> **TRY IT**: Line by line, retype the material below exactly, from its first line up to and including the one holding "The grey gitoge at 282 18 360 87 disappeared.".
**** GIVEN INFORMATION
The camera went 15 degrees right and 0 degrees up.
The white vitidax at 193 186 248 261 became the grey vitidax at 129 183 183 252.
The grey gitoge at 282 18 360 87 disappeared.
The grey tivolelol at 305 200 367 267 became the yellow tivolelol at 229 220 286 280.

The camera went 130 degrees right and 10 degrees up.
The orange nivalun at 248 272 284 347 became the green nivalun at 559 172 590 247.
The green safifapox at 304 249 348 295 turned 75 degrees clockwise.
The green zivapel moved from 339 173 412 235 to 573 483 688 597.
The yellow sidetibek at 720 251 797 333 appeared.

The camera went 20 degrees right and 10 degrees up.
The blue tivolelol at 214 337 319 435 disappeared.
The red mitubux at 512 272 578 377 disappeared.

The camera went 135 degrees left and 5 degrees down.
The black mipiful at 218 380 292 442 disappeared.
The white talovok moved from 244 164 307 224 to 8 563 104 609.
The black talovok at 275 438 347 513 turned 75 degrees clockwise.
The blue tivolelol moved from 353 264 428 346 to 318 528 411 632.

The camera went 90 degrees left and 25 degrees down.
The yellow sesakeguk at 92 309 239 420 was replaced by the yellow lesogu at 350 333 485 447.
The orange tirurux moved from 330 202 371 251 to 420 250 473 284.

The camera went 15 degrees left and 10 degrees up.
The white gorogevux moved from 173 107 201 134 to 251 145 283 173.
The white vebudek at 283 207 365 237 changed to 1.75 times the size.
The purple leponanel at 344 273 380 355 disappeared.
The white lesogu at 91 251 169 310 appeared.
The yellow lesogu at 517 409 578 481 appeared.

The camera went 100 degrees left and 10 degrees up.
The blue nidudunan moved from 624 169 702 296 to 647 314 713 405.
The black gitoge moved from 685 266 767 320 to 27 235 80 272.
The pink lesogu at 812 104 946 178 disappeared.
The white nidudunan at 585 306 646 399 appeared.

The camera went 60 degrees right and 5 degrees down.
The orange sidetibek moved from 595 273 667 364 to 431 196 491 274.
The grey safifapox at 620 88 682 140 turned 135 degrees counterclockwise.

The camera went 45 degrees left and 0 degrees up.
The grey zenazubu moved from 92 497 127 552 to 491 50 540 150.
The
********
> **RESULT**:
The camera went 15 degrees right and 0 degrees up.
The white vitidax at 193 186 248 261 became the grey vitidax at 129 183 183 252.
The grey gitoge at 282 18 360 87 disappeared.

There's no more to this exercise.